(Coordinate-based object records)
= Beginning of Section =

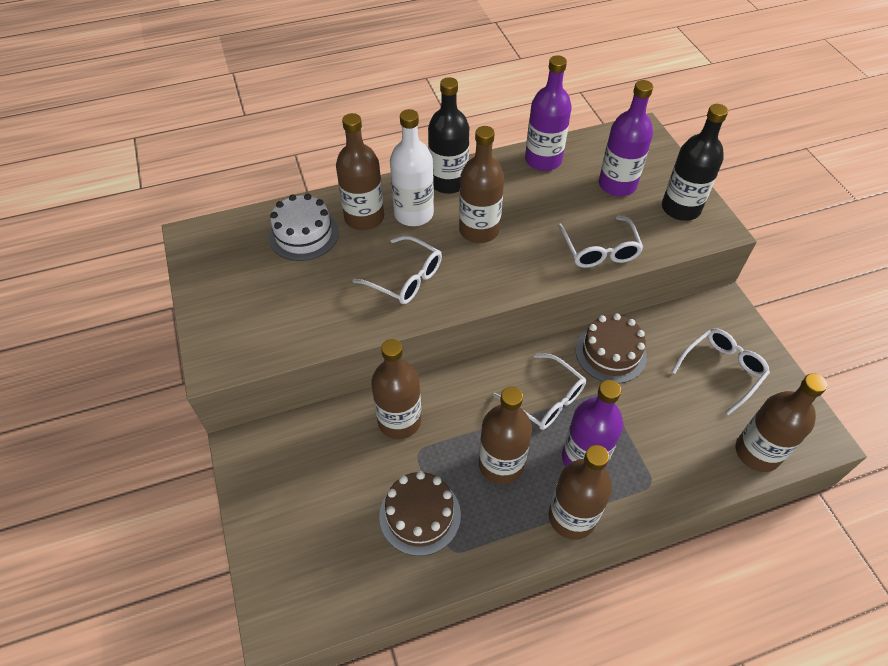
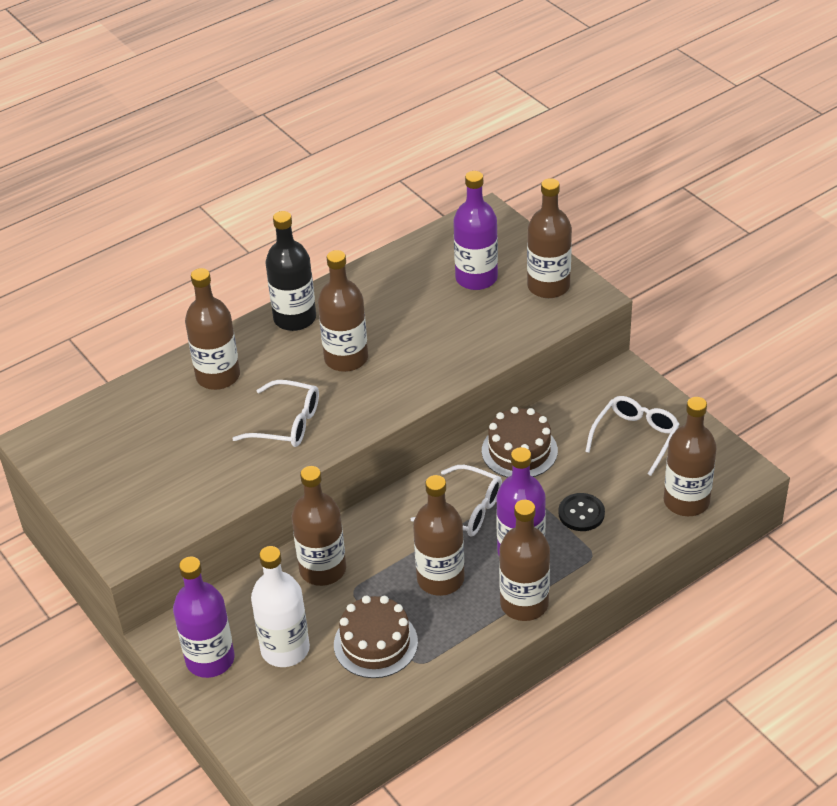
camera: 15 degrees left, 10 degrees down
(304, 234) = (159, 409): white cake -> none
(413, 214) = (270, 359): white bottle -> white bottle (285, 649)
(543, 160) = (389, 271): purple bottle -> purple bottle (210, 659)
(599, 250) = (477, 347): white glasses -> none
(651, 435) = (581, 513): none -> black button
(680, 208) = (548, 286): black bottle -> brown bottle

= End of Section =

◆ Exercise: Copy exactly, and only, the lines from the line that contains "(543, 160) = (389, 271): purple" through the end of the data above.

◆ Output:
(543, 160) = (389, 271): purple bottle -> purple bottle (210, 659)
(599, 250) = (477, 347): white glasses -> none
(651, 435) = (581, 513): none -> black button
(680, 208) = (548, 286): black bottle -> brown bottle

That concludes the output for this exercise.